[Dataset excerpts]
————

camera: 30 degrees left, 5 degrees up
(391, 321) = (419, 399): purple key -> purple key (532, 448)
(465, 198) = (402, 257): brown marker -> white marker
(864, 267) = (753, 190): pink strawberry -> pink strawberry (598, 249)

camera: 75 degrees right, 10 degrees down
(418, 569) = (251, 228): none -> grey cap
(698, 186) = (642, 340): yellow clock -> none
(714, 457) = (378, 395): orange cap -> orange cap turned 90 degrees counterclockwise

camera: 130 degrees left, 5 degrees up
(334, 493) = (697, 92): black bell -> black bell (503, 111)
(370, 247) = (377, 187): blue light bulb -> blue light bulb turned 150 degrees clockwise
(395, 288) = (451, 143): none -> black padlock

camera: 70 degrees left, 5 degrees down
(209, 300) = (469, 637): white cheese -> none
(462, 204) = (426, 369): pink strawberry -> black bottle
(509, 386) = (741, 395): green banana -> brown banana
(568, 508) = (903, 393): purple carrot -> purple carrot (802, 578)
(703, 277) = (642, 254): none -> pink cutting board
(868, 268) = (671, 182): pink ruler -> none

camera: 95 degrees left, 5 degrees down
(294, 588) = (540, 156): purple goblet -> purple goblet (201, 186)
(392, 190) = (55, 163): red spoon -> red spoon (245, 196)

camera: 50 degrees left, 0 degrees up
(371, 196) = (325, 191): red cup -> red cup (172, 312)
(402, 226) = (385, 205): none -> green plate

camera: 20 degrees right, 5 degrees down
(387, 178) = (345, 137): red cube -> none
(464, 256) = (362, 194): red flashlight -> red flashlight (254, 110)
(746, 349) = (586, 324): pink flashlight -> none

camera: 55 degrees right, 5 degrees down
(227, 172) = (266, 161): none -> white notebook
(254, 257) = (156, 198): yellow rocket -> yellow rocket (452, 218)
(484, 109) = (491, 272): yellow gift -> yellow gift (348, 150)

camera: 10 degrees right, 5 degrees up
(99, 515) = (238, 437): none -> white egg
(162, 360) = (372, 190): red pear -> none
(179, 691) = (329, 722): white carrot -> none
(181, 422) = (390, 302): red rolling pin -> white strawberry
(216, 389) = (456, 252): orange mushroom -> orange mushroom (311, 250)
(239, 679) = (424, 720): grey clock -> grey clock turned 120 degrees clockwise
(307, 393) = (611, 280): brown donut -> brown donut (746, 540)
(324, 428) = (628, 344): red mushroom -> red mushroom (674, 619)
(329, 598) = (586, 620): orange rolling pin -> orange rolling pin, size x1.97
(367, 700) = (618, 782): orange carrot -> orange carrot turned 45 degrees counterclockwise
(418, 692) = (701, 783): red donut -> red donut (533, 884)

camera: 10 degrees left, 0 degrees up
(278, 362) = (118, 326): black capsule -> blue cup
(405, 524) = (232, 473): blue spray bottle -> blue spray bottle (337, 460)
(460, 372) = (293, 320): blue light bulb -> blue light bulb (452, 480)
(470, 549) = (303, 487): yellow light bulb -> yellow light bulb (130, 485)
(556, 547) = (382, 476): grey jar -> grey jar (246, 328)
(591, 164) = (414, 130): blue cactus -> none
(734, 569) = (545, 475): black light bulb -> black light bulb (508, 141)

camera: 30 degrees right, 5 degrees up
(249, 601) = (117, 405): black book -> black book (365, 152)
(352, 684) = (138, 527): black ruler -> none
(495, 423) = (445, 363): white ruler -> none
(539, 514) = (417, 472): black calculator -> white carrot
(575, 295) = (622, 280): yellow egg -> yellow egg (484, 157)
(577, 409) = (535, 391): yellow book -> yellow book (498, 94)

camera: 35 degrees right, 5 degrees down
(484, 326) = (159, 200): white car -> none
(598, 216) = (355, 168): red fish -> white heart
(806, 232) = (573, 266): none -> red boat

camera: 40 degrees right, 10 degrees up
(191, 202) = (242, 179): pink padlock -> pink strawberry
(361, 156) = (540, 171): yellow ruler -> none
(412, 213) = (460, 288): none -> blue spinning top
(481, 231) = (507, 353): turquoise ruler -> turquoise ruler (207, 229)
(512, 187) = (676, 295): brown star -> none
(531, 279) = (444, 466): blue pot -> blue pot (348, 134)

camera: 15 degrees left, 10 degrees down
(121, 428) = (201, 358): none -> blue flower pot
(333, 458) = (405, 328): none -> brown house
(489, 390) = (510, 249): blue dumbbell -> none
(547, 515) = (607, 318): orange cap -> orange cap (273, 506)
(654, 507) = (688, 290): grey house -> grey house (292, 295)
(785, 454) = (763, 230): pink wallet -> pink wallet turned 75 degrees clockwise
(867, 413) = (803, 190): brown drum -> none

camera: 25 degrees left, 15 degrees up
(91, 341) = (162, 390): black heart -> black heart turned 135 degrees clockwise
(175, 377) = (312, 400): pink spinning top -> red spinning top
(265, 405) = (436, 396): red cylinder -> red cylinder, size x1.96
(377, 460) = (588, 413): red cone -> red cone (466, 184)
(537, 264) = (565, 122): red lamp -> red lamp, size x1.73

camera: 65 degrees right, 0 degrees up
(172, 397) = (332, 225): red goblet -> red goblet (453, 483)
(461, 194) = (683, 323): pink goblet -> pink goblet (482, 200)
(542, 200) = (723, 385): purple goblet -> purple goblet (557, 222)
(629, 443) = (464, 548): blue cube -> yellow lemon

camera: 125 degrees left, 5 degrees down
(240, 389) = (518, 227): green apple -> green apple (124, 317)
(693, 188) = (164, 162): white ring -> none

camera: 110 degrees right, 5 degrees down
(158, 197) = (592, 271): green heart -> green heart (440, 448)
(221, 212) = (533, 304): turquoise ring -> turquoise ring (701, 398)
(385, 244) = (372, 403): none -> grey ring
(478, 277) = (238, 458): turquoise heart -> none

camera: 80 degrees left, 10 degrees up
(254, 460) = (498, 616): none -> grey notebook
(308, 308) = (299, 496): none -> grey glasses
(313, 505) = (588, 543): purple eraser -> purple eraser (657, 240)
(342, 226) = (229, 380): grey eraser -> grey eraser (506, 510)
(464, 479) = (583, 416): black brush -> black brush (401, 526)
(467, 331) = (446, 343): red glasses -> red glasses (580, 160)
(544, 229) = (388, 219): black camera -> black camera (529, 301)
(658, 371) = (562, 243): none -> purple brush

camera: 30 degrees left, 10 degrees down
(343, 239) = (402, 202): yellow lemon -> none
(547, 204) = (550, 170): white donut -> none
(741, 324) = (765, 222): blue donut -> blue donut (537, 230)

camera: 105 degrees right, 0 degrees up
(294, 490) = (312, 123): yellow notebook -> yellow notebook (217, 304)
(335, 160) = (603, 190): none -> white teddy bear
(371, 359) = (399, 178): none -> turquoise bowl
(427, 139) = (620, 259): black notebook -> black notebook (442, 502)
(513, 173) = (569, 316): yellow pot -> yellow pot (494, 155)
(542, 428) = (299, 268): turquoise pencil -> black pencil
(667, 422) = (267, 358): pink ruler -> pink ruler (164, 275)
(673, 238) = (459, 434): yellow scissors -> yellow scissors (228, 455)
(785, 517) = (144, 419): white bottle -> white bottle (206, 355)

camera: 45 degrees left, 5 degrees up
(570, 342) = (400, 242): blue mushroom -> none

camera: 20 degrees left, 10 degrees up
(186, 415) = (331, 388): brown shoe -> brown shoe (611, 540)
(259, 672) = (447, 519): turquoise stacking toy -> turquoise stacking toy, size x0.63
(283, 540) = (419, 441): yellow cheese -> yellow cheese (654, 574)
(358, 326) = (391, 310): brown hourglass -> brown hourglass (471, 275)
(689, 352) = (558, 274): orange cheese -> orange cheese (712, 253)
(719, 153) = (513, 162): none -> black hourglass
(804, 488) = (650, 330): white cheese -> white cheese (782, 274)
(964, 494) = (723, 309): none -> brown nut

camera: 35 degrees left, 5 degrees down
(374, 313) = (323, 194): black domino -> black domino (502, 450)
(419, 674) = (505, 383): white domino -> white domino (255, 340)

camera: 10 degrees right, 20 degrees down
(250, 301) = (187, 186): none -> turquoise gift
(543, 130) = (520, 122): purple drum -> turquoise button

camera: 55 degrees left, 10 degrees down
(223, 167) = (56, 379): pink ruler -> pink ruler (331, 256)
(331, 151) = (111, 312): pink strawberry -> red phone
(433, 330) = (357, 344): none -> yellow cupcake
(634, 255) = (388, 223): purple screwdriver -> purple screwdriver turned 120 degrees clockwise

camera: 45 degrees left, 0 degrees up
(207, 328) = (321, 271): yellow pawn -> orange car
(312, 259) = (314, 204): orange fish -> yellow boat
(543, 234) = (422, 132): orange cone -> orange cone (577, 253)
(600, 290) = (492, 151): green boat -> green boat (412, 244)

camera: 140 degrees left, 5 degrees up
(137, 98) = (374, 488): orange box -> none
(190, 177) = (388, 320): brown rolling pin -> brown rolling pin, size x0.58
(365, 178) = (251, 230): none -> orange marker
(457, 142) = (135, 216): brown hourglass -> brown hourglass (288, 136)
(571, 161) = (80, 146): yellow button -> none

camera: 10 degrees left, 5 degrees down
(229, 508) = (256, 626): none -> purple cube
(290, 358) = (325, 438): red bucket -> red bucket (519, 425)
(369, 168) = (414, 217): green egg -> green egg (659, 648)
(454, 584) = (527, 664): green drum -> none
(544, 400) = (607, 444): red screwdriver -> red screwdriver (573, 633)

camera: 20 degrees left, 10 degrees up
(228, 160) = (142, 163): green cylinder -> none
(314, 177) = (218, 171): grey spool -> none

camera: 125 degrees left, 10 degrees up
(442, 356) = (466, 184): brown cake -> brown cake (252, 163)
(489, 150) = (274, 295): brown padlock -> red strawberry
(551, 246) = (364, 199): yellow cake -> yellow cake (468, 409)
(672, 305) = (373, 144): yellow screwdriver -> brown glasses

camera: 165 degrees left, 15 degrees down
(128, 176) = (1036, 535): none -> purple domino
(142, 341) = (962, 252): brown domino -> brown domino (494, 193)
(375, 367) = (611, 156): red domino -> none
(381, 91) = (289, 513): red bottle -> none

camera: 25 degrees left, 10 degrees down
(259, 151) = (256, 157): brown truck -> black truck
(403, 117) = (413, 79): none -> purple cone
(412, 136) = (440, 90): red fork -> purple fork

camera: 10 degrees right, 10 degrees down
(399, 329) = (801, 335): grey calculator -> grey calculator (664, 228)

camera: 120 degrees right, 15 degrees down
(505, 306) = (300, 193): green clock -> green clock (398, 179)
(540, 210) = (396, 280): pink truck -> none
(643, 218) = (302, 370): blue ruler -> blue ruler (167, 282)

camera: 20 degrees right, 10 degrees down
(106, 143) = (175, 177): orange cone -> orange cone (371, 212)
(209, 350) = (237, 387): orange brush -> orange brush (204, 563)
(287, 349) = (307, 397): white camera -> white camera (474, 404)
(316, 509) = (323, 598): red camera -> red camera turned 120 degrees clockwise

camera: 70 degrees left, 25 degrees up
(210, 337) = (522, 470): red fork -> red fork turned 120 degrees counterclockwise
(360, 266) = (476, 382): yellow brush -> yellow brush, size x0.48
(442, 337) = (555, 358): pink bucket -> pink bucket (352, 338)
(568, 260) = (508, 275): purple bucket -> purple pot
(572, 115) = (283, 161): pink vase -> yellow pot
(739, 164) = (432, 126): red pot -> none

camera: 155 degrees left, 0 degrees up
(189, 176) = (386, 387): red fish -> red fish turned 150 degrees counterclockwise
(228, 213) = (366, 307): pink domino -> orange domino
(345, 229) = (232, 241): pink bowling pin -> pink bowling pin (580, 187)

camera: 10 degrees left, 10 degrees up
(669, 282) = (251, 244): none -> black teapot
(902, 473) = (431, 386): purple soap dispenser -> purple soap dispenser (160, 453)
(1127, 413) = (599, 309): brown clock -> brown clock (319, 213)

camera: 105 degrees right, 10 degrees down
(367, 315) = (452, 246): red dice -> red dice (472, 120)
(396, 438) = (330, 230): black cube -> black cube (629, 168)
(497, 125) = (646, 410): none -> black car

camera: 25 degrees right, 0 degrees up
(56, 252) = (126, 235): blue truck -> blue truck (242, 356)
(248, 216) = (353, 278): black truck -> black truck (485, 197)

————

PROBLEM REQUIREMENTS: What you give back should be exactly the lines of the data above from the line with "(512, 187) = (676, 295): brown star -> none" through the line with "(265, 405) = (436, 396): red", both of those included, and nothing more.

ANSWER AREA:
(512, 187) = (676, 295): brown star -> none
(531, 279) = (444, 466): blue pot -> blue pot (348, 134)

camera: 15 degrees left, 10 degrees down
(121, 428) = (201, 358): none -> blue flower pot
(333, 458) = (405, 328): none -> brown house
(489, 390) = (510, 249): blue dumbbell -> none
(547, 515) = (607, 318): orange cap -> orange cap (273, 506)
(654, 507) = (688, 290): grey house -> grey house (292, 295)
(785, 454) = (763, 230): pink wallet -> pink wallet turned 75 degrees clockwise
(867, 413) = (803, 190): brown drum -> none

camera: 25 degrees left, 15 degrees up
(91, 341) = (162, 390): black heart -> black heart turned 135 degrees clockwise
(175, 377) = (312, 400): pink spinning top -> red spinning top
(265, 405) = (436, 396): red cylinder -> red cylinder, size x1.96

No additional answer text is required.